(DATASET EXCERPTS)
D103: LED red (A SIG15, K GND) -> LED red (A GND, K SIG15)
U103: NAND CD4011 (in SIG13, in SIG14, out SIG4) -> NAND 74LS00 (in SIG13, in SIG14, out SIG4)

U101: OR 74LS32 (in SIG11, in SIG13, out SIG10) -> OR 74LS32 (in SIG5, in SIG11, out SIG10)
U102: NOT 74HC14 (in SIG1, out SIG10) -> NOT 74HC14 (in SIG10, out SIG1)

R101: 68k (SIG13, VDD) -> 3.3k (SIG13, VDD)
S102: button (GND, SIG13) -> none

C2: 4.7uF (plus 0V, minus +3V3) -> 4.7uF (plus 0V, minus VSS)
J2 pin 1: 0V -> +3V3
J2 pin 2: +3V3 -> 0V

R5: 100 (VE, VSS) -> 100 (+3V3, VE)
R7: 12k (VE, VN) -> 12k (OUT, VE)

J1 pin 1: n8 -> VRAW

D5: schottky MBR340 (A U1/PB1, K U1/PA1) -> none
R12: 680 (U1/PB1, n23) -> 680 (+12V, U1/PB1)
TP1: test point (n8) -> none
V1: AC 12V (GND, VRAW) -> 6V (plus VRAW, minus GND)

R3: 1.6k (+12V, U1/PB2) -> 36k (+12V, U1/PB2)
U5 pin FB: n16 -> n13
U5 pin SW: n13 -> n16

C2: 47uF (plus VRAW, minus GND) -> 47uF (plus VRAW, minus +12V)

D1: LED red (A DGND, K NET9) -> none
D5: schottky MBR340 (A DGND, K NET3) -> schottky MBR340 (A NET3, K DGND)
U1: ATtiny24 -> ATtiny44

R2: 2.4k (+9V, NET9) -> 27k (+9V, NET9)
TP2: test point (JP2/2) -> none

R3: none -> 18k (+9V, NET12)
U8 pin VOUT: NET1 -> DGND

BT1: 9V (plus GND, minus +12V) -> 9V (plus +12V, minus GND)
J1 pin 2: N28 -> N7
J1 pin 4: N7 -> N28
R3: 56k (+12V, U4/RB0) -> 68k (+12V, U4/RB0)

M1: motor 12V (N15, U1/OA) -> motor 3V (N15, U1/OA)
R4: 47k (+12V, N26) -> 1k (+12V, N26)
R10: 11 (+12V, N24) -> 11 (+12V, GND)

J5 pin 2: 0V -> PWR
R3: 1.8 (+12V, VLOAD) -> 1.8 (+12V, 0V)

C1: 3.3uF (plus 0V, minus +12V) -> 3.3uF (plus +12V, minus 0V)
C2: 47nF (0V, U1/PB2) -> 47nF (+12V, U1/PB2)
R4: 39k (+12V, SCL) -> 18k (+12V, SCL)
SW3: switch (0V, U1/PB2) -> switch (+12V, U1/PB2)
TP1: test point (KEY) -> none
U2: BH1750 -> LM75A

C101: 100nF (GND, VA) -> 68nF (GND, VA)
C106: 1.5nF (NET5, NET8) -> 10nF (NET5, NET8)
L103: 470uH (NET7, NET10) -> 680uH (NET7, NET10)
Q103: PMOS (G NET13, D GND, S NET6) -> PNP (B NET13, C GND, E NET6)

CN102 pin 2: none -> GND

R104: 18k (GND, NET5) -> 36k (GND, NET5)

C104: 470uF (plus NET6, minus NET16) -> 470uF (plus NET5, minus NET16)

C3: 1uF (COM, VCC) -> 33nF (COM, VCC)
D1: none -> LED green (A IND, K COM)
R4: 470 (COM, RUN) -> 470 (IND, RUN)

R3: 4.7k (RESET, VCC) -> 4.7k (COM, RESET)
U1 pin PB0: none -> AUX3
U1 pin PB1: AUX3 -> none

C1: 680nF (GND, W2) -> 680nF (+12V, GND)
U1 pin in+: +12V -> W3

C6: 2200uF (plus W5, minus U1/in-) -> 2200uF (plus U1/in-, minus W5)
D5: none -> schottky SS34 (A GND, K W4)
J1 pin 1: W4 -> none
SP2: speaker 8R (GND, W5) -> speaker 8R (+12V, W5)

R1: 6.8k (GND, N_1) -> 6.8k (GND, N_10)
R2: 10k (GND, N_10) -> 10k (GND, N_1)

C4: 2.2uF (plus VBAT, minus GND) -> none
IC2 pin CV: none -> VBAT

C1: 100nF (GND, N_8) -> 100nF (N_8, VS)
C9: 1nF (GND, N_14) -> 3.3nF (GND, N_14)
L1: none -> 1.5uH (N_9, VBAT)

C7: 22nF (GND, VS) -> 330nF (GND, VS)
(End DATASET EXCERPTS)
=== AIM OF THE TASK ===
Count the lines above that contain the word "schottky", and give only that number.

=== ANSWER SPACE ===
3